(Saved data entries)
● ● ● ● ●

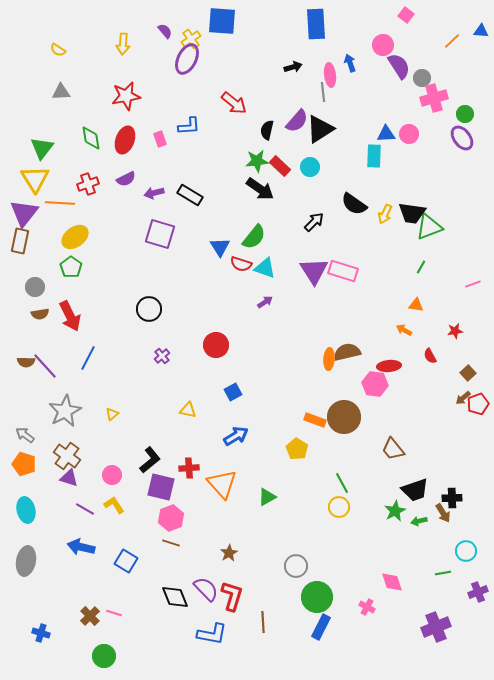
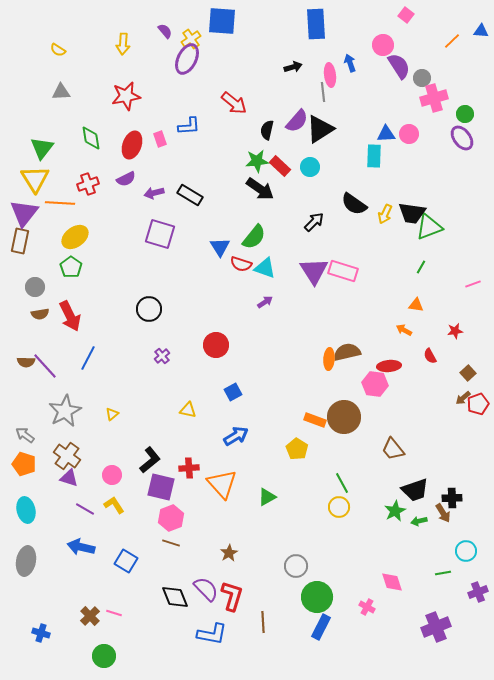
red ellipse at (125, 140): moved 7 px right, 5 px down
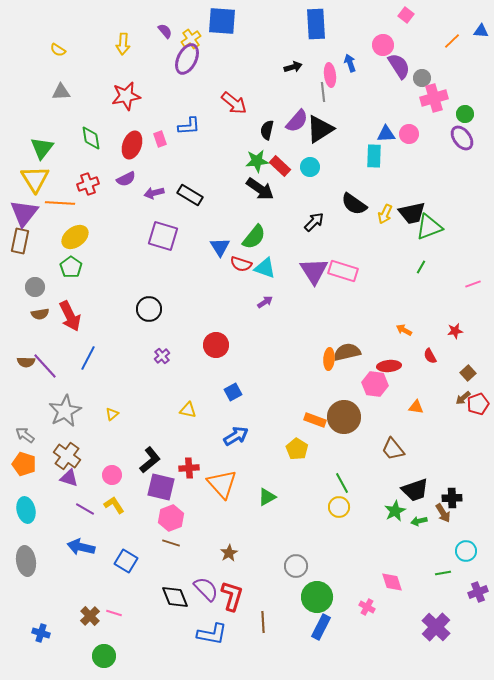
black trapezoid at (412, 213): rotated 20 degrees counterclockwise
purple square at (160, 234): moved 3 px right, 2 px down
orange triangle at (416, 305): moved 102 px down
gray ellipse at (26, 561): rotated 20 degrees counterclockwise
purple cross at (436, 627): rotated 24 degrees counterclockwise
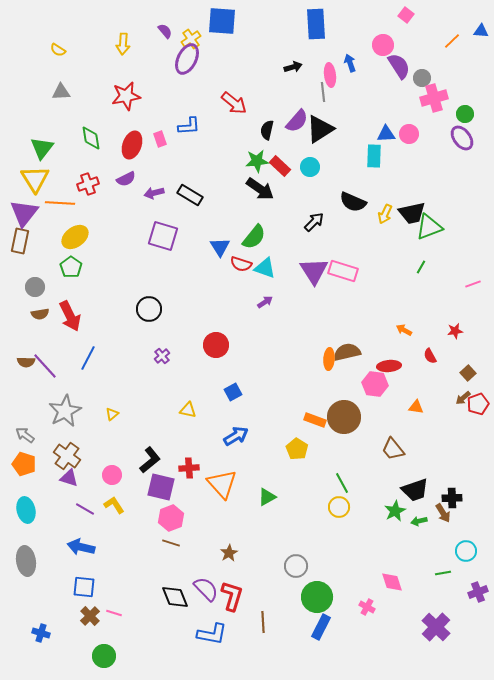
black semicircle at (354, 204): moved 1 px left, 2 px up; rotated 12 degrees counterclockwise
blue square at (126, 561): moved 42 px left, 26 px down; rotated 25 degrees counterclockwise
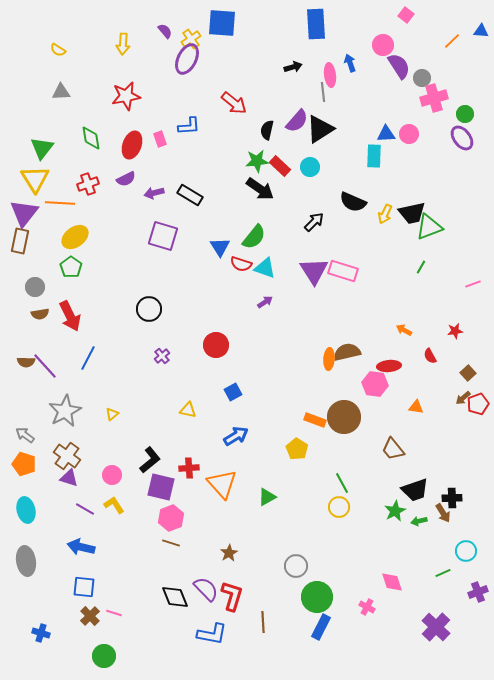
blue square at (222, 21): moved 2 px down
green line at (443, 573): rotated 14 degrees counterclockwise
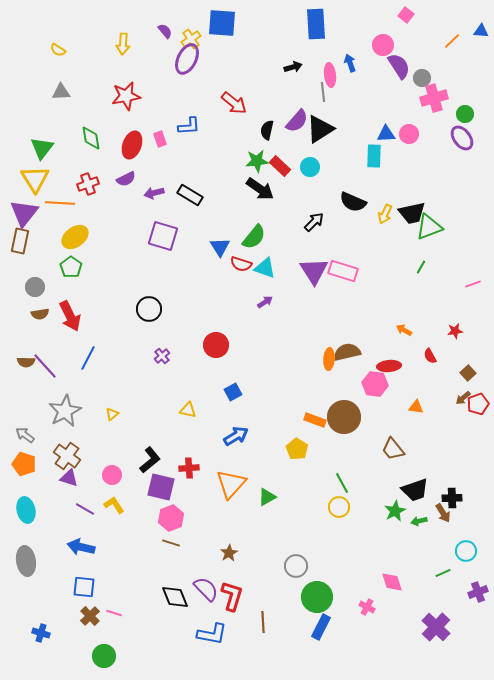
orange triangle at (222, 484): moved 9 px right; rotated 24 degrees clockwise
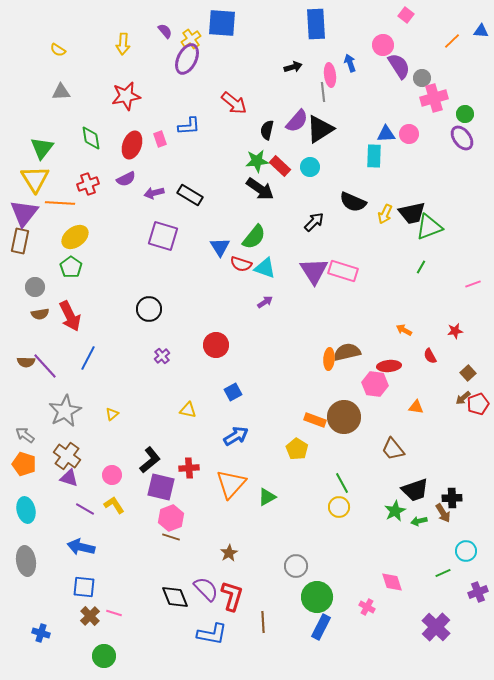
brown line at (171, 543): moved 6 px up
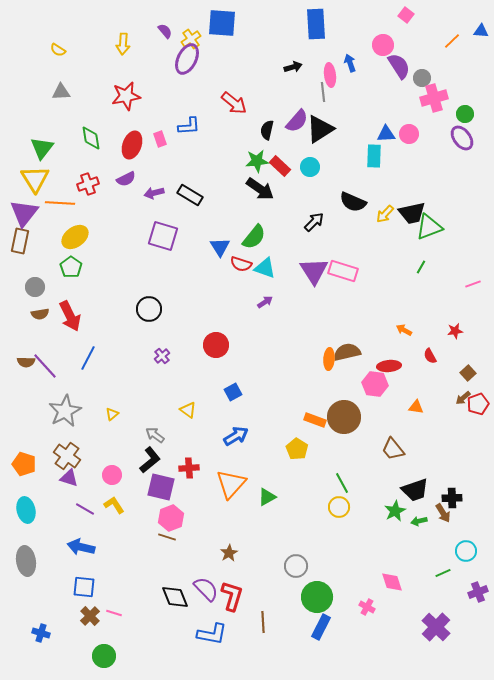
yellow arrow at (385, 214): rotated 18 degrees clockwise
yellow triangle at (188, 410): rotated 24 degrees clockwise
gray arrow at (25, 435): moved 130 px right
brown line at (171, 537): moved 4 px left
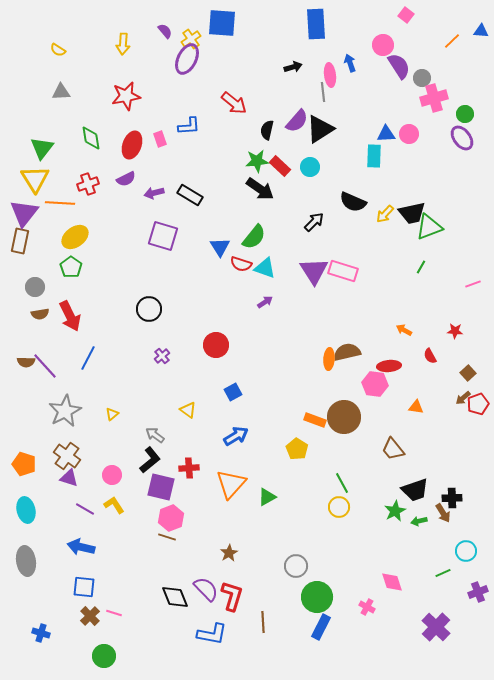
red star at (455, 331): rotated 14 degrees clockwise
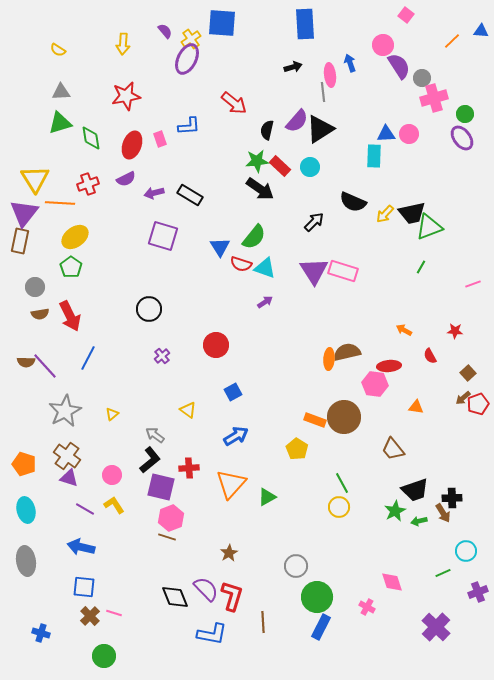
blue rectangle at (316, 24): moved 11 px left
green triangle at (42, 148): moved 18 px right, 25 px up; rotated 35 degrees clockwise
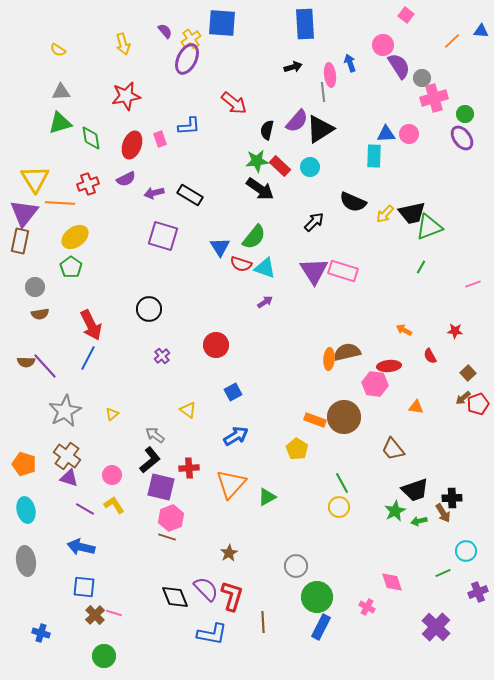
yellow arrow at (123, 44): rotated 20 degrees counterclockwise
red arrow at (70, 316): moved 21 px right, 9 px down
brown cross at (90, 616): moved 5 px right, 1 px up
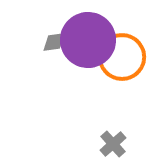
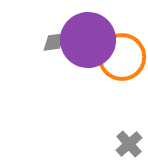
gray cross: moved 16 px right
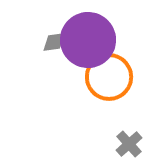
orange circle: moved 13 px left, 20 px down
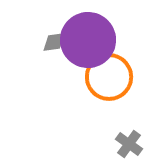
gray cross: rotated 12 degrees counterclockwise
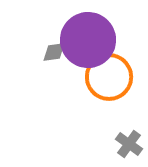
gray diamond: moved 10 px down
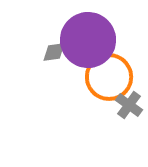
gray cross: moved 39 px up
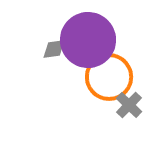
gray diamond: moved 3 px up
gray cross: rotated 8 degrees clockwise
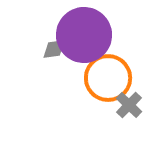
purple circle: moved 4 px left, 5 px up
orange circle: moved 1 px left, 1 px down
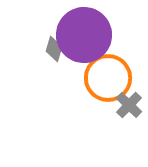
gray diamond: rotated 65 degrees counterclockwise
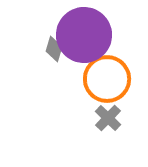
orange circle: moved 1 px left, 1 px down
gray cross: moved 21 px left, 13 px down
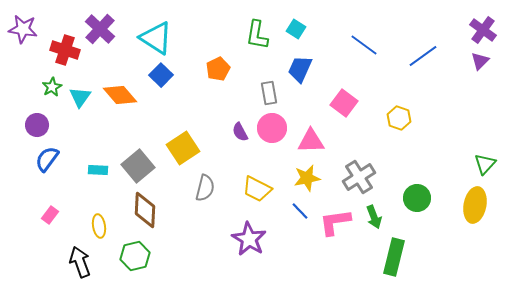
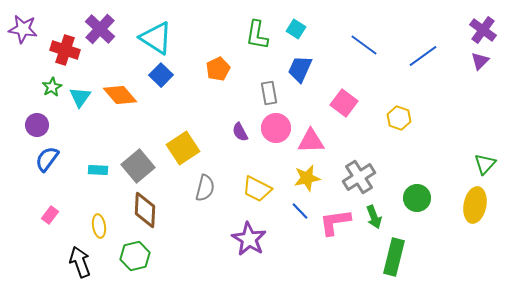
pink circle at (272, 128): moved 4 px right
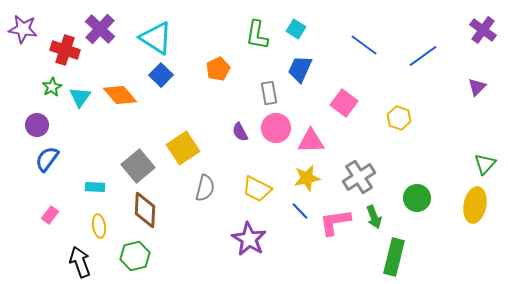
purple triangle at (480, 61): moved 3 px left, 26 px down
cyan rectangle at (98, 170): moved 3 px left, 17 px down
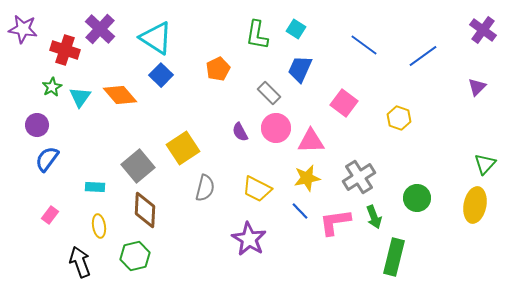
gray rectangle at (269, 93): rotated 35 degrees counterclockwise
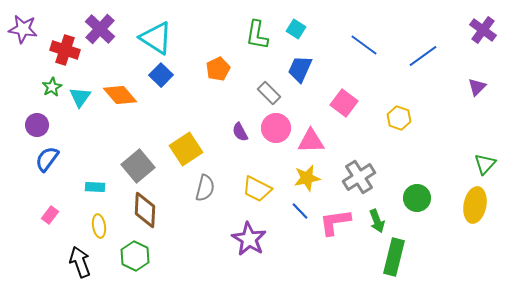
yellow square at (183, 148): moved 3 px right, 1 px down
green arrow at (374, 217): moved 3 px right, 4 px down
green hexagon at (135, 256): rotated 20 degrees counterclockwise
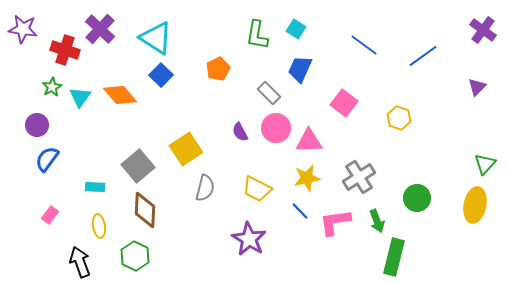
pink triangle at (311, 141): moved 2 px left
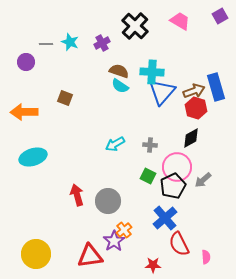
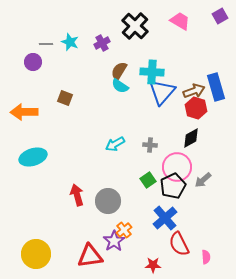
purple circle: moved 7 px right
brown semicircle: rotated 78 degrees counterclockwise
green square: moved 4 px down; rotated 28 degrees clockwise
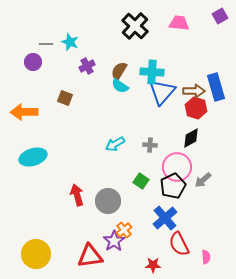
pink trapezoid: moved 1 px left, 2 px down; rotated 25 degrees counterclockwise
purple cross: moved 15 px left, 23 px down
brown arrow: rotated 20 degrees clockwise
green square: moved 7 px left, 1 px down; rotated 21 degrees counterclockwise
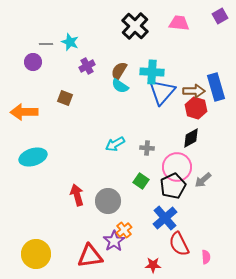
gray cross: moved 3 px left, 3 px down
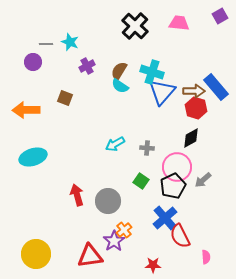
cyan cross: rotated 15 degrees clockwise
blue rectangle: rotated 24 degrees counterclockwise
orange arrow: moved 2 px right, 2 px up
red semicircle: moved 1 px right, 8 px up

● ● ● ● ●

From the records above, keep only the lines that contain the string "orange", and copy each of them. Treat uppercase and lowercase letters as different.

orange triangle at (416, 305): moved 102 px down
orange triangle at (222, 484): moved 9 px right; rotated 24 degrees clockwise
orange circle: moved 13 px left, 20 px down
orange circle: moved 1 px left, 1 px down
orange circle: moved 1 px left, 1 px down
orange arrow: moved 2 px right, 2 px up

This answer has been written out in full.